> _Task objective_: Return the lines beginning at the one that contains "Detect and mask" and continuing to the end of the entries, including both ends, exactly as written and nothing else.

---- Excerpted records

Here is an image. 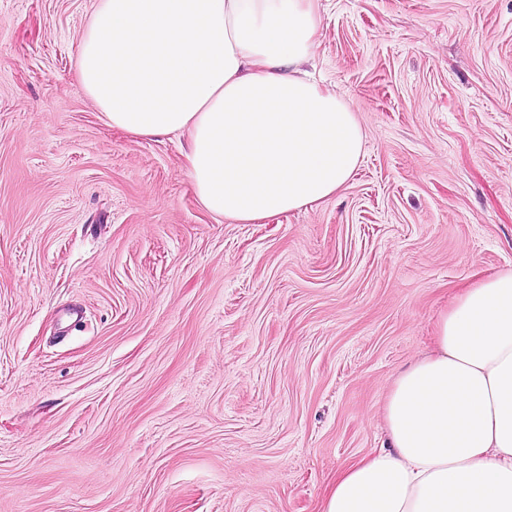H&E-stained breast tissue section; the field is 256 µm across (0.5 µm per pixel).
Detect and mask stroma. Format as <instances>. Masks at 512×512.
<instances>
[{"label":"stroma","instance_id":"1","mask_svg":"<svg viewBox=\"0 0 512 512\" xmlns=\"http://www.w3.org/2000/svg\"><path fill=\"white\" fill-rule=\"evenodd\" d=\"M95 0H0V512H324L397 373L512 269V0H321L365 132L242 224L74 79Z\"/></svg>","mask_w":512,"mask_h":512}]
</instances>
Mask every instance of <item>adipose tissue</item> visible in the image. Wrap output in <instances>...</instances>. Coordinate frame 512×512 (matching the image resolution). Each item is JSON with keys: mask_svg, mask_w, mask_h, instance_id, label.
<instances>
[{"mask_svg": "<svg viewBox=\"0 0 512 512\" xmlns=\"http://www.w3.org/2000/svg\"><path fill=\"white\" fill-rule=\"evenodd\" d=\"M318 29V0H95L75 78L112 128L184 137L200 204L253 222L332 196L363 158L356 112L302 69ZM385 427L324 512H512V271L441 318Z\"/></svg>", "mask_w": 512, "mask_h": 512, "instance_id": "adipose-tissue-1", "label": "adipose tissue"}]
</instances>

--------

> _Result_:
Detect and mask stroma. Format as <instances>. Masks at 512×512.
<instances>
[{"label":"stroma","instance_id":"1","mask_svg":"<svg viewBox=\"0 0 512 512\" xmlns=\"http://www.w3.org/2000/svg\"><path fill=\"white\" fill-rule=\"evenodd\" d=\"M95 0H0V512H324L397 373L512 269V0H321L365 132L242 224L74 79Z\"/></svg>","mask_w":512,"mask_h":512}]
</instances>
Mask every instance of <item>adipose tissue</item> visible in the image. Wrap output in <instances>...</instances>. Coordinate frame 512×512 (matching the image resolution). Each item is JSON with keys: mask_svg, mask_w, mask_h, instance_id, label.
<instances>
[{"mask_svg": "<svg viewBox=\"0 0 512 512\" xmlns=\"http://www.w3.org/2000/svg\"><path fill=\"white\" fill-rule=\"evenodd\" d=\"M318 29V0H95L75 78L112 128L184 137L200 204L253 222L332 196L363 158L356 112L302 69ZM385 427L324 512H512V271L441 318Z\"/></svg>", "mask_w": 512, "mask_h": 512, "instance_id": "adipose-tissue-1", "label": "adipose tissue"}]
</instances>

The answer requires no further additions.